— START —

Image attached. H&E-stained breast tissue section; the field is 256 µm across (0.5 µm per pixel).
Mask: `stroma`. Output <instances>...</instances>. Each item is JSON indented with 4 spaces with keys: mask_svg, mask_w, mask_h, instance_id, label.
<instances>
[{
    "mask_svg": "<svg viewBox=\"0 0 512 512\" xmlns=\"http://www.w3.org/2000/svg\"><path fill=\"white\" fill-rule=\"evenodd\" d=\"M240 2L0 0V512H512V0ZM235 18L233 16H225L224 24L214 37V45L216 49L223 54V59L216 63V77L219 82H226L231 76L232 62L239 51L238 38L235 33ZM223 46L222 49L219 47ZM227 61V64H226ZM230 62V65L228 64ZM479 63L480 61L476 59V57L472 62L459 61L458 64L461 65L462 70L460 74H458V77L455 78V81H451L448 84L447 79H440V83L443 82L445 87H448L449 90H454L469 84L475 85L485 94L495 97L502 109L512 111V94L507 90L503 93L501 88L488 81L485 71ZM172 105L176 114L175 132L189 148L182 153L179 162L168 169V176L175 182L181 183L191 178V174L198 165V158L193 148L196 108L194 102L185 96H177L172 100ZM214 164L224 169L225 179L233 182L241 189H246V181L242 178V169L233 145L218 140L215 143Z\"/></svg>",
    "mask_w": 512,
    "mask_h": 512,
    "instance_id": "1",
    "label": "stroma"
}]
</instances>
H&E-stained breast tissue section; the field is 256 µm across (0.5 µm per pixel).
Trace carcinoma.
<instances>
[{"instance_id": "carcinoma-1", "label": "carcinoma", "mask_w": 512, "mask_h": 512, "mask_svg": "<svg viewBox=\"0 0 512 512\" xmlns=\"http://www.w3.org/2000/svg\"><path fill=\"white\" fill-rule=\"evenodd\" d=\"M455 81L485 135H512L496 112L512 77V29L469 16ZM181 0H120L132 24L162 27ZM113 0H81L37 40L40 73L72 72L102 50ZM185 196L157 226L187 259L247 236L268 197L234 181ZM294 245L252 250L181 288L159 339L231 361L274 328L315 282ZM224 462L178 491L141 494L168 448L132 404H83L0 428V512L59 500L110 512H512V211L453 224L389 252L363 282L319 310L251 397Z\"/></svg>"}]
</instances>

— END —

■ **Objective**: Locate all lines in the listing above with the word "across". Copy them.

■ **Task result**:
Image attached. H&E-stained breast tissue section; the field is 256 µm across (0.5 µm per pixel).
H&E-stained breast tissue section; the field is 256 µm across (0.5 µm per pixel).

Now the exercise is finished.